● Activity
Copy out each line below in which the string "brown" appears.

● Entries shown
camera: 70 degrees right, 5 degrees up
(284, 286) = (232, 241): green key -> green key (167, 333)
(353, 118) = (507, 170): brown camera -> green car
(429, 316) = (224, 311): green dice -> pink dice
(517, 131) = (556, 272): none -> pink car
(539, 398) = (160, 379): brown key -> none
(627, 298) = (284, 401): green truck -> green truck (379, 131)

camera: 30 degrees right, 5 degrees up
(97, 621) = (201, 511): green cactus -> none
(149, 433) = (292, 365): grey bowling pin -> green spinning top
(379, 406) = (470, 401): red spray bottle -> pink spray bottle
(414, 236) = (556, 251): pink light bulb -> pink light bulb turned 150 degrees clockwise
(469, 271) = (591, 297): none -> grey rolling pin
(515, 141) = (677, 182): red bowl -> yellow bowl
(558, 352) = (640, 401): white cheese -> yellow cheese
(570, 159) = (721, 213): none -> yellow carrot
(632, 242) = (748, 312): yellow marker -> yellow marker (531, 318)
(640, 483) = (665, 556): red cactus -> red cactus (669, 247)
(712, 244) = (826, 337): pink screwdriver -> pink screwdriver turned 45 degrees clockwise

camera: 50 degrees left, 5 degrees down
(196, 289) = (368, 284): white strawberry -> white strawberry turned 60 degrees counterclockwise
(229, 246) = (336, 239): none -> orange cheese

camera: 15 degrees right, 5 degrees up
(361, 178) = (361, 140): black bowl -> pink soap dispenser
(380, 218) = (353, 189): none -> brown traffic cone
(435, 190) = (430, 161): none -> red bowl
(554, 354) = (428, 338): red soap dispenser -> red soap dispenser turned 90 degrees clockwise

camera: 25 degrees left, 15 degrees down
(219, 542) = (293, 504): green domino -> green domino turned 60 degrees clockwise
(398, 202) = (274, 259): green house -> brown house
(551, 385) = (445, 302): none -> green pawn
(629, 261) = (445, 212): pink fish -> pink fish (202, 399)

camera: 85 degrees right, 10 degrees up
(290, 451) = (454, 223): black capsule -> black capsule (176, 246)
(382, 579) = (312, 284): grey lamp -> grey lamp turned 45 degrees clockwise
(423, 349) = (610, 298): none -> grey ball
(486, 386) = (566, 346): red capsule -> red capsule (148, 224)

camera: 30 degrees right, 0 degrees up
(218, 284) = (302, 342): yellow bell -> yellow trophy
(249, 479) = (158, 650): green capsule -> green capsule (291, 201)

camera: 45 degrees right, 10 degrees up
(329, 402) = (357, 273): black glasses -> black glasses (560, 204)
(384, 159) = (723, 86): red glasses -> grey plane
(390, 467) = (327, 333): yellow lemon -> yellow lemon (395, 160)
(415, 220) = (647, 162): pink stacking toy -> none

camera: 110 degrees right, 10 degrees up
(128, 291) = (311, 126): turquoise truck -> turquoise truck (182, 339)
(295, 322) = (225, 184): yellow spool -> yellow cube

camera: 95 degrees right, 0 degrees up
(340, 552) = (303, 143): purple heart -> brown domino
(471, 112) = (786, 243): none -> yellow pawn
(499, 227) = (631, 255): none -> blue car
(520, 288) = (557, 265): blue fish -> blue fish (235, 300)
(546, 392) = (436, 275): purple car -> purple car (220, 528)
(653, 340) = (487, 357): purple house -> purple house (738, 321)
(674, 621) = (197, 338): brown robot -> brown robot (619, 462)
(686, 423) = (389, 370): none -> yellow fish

● Result
(353, 118) = (507, 170): brown camera -> green car
(539, 398) = (160, 379): brown key -> none
(380, 218) = (353, 189): none -> brown traffic cone
(398, 202) = (274, 259): green house -> brown house
(340, 552) = (303, 143): purple heart -> brown domino
(674, 621) = (197, 338): brown robot -> brown robot (619, 462)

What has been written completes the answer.